____ Record list

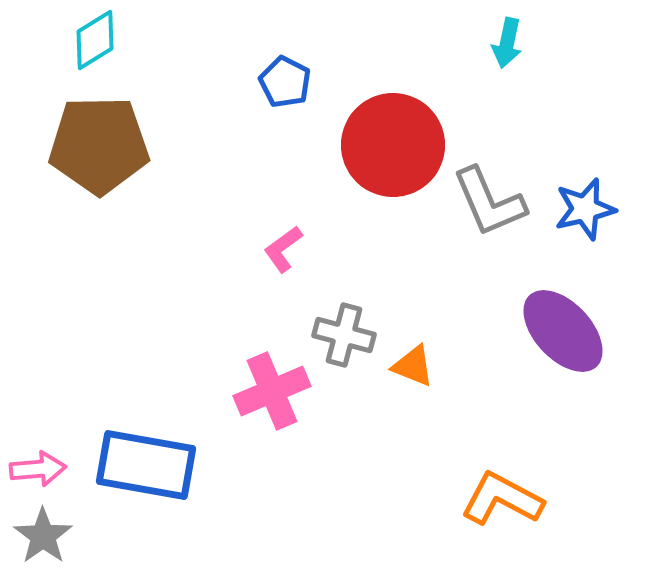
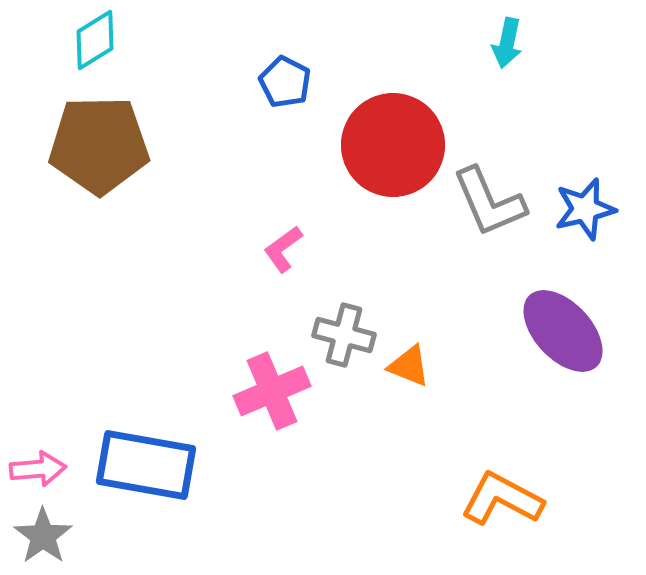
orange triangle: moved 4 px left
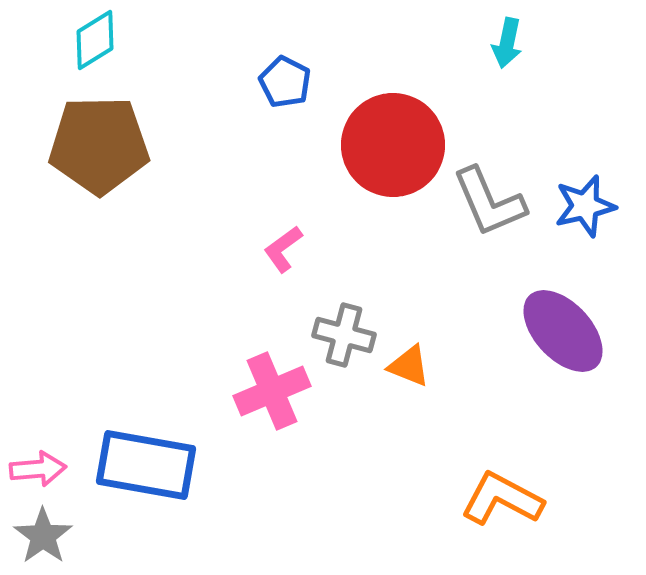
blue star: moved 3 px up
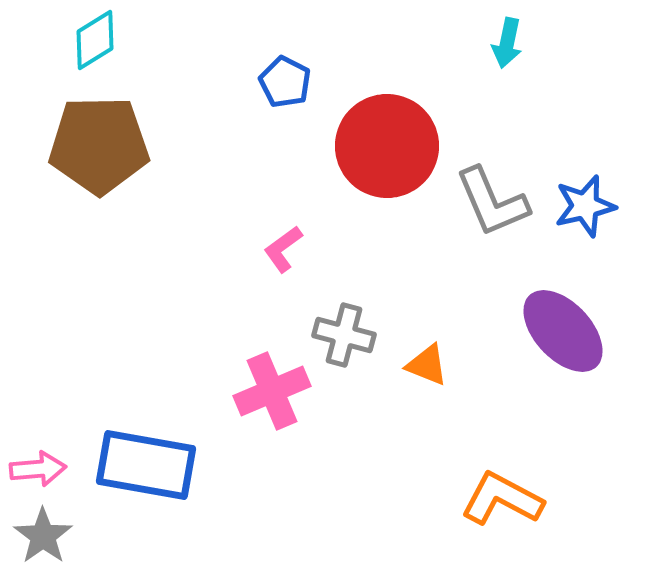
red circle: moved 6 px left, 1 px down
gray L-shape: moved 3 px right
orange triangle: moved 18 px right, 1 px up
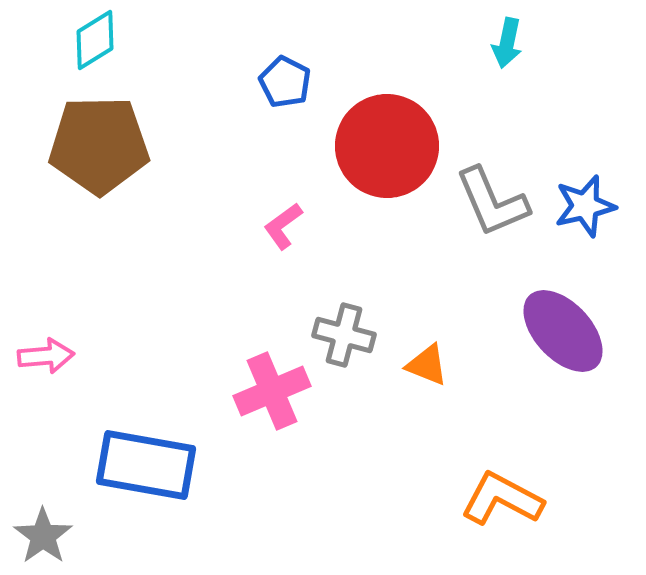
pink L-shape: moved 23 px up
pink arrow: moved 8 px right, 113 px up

________

* _What is asked_
Output every line from the items above as a numbered list, omitting blank lines and the pictures.

* _Result for this task_
1. orange triangle: moved 4 px left
2. blue star: moved 3 px up
3. red circle: moved 6 px left, 1 px down
4. gray L-shape: moved 3 px right
5. orange triangle: moved 18 px right, 1 px up
6. pink L-shape: moved 23 px up
7. pink arrow: moved 8 px right, 113 px up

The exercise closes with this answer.